= PROMPT =
Retype the rows from the one containing "gray semicircle: moved" down through the one containing "white arrow: rotated", leaving the pictures out.

+++

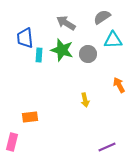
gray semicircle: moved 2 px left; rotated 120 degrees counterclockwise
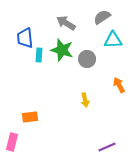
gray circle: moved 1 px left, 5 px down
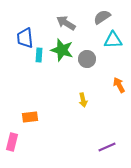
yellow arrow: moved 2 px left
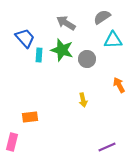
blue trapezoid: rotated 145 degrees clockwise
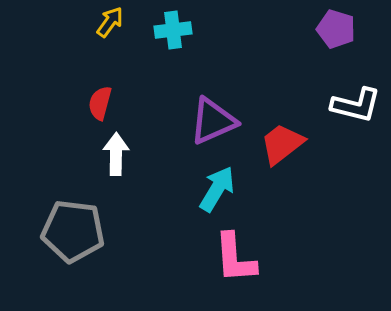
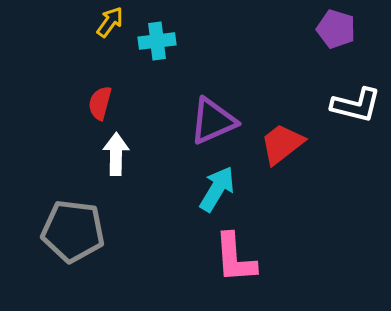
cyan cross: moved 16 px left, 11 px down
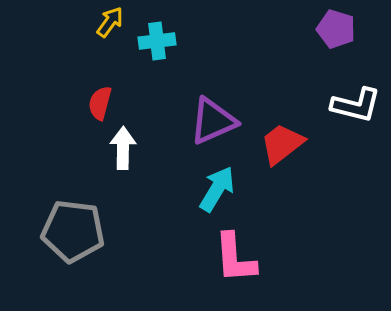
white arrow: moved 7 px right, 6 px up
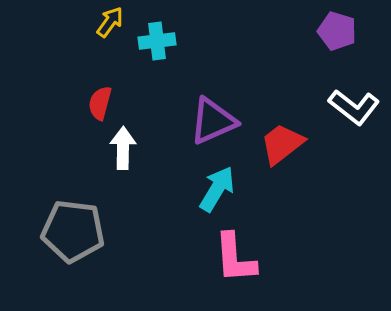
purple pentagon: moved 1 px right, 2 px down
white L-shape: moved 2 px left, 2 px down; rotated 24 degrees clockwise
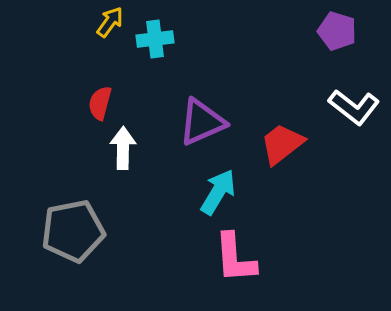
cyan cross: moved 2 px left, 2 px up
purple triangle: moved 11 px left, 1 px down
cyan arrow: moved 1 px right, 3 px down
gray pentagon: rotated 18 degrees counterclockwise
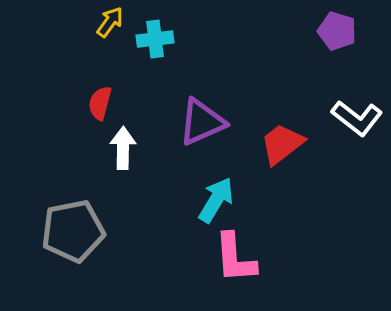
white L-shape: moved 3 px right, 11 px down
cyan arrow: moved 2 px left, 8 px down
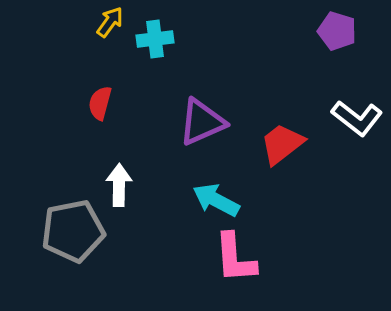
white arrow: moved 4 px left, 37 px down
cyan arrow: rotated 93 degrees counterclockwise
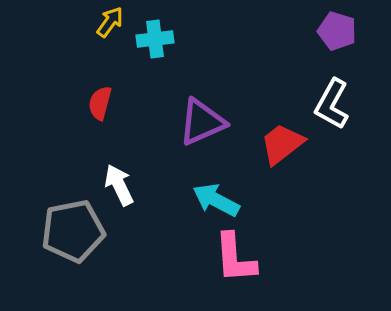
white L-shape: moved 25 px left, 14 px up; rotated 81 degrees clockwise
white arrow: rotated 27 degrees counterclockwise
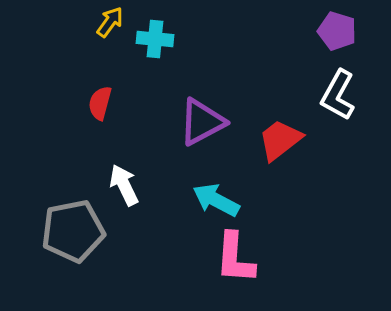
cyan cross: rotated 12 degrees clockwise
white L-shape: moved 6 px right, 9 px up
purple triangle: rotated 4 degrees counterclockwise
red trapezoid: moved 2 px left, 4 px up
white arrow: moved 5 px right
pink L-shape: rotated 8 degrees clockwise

+++

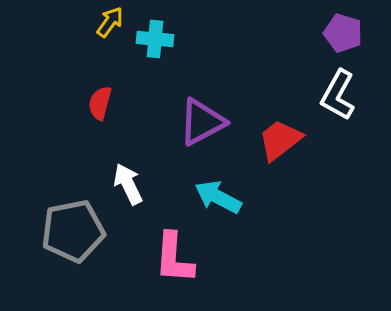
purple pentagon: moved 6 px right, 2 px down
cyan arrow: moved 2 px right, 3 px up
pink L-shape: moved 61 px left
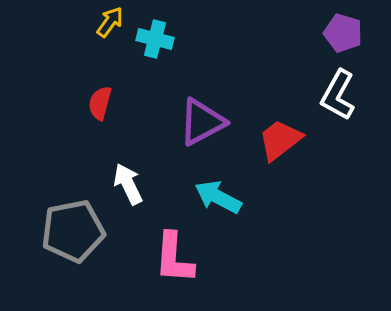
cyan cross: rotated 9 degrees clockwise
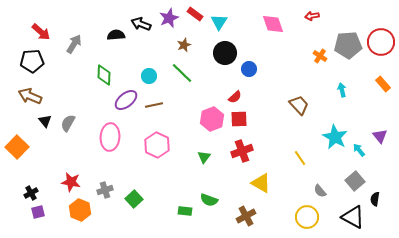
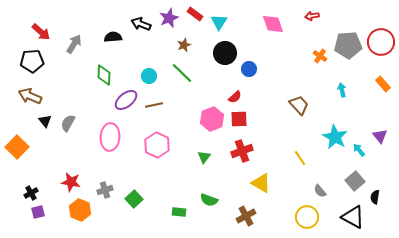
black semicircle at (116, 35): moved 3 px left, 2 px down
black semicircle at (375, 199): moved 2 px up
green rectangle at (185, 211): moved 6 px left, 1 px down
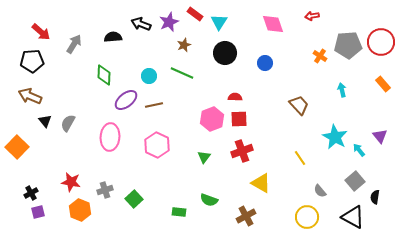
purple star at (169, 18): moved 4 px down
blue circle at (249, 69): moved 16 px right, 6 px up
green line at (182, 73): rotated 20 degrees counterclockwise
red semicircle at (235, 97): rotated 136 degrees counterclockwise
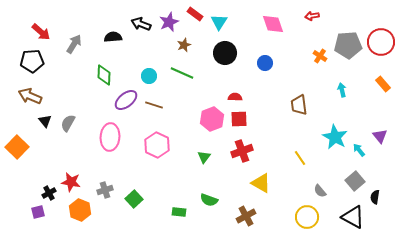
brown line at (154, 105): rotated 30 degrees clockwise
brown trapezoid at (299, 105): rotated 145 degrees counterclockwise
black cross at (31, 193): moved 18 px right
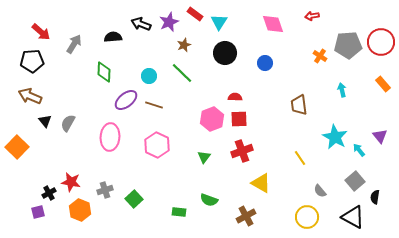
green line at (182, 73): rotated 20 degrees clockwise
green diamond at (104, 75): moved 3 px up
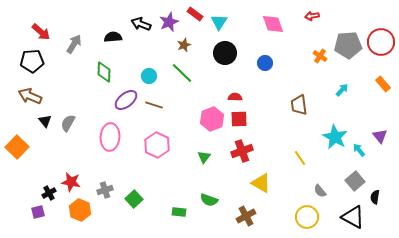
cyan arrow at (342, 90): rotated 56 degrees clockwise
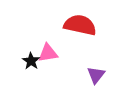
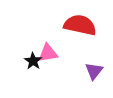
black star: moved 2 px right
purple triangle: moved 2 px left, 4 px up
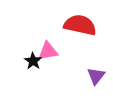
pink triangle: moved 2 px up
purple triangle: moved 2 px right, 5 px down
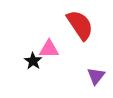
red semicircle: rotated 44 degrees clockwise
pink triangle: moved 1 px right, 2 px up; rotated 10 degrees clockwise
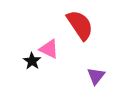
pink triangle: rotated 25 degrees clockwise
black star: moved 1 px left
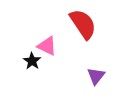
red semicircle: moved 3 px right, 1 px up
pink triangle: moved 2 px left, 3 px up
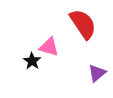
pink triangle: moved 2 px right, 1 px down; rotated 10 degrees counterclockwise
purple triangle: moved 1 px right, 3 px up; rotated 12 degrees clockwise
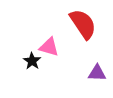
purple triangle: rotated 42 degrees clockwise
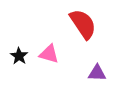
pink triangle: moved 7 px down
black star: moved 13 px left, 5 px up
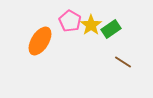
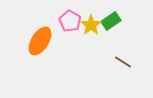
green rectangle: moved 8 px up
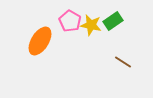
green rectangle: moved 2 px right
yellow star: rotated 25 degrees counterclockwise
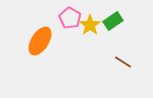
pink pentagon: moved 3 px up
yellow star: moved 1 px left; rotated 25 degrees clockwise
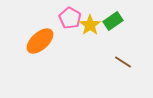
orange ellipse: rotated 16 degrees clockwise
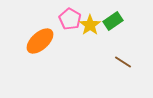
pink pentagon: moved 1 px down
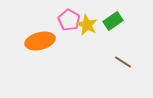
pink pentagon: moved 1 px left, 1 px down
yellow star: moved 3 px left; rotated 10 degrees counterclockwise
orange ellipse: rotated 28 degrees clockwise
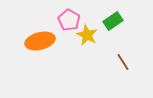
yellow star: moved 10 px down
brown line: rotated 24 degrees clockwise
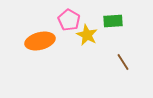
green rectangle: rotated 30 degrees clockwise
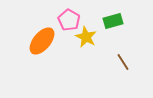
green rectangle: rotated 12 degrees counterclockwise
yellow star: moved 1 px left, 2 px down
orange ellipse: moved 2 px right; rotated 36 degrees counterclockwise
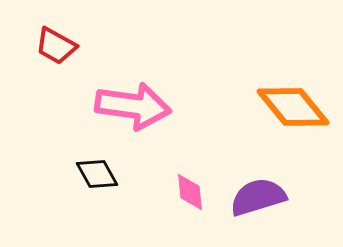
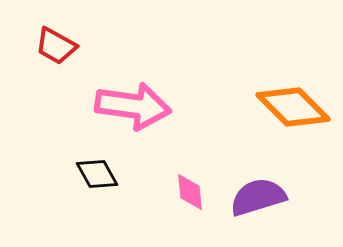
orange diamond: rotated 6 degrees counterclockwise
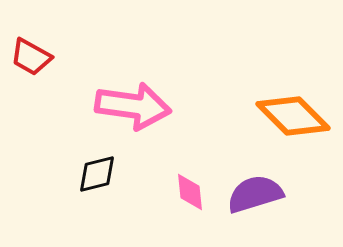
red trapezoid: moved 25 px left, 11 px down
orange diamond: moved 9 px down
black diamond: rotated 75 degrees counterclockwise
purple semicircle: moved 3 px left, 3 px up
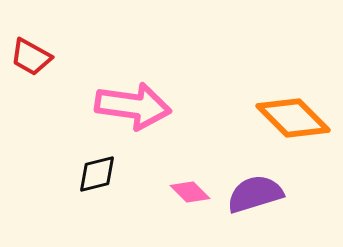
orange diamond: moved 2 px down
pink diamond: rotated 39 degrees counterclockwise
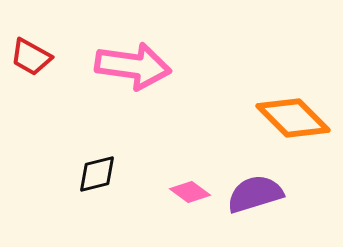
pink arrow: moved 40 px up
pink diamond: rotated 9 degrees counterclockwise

+++

= ANSWER TO THE TASK =
gray semicircle: moved 2 px left; rotated 120 degrees counterclockwise
gray circle: moved 1 px left, 5 px down
yellow arrow: moved 2 px left
blue trapezoid: rotated 145 degrees clockwise
cyan cross: moved 16 px left, 11 px down
white arrow: moved 7 px right, 6 px up
purple pentagon: moved 1 px right, 2 px down
white L-shape: moved 2 px left, 2 px down; rotated 24 degrees clockwise
cyan cross: moved 2 px left, 2 px up
purple triangle: moved 11 px left, 1 px down
cyan arrow: moved 1 px right, 3 px down
gray pentagon: rotated 18 degrees counterclockwise
white L-shape: moved 3 px right, 11 px down
cyan arrow: moved 2 px left, 8 px down
white arrow: moved 4 px left, 37 px down
cyan arrow: rotated 93 degrees counterclockwise
white L-shape: moved 25 px left, 14 px up; rotated 81 degrees clockwise
white arrow: rotated 27 degrees counterclockwise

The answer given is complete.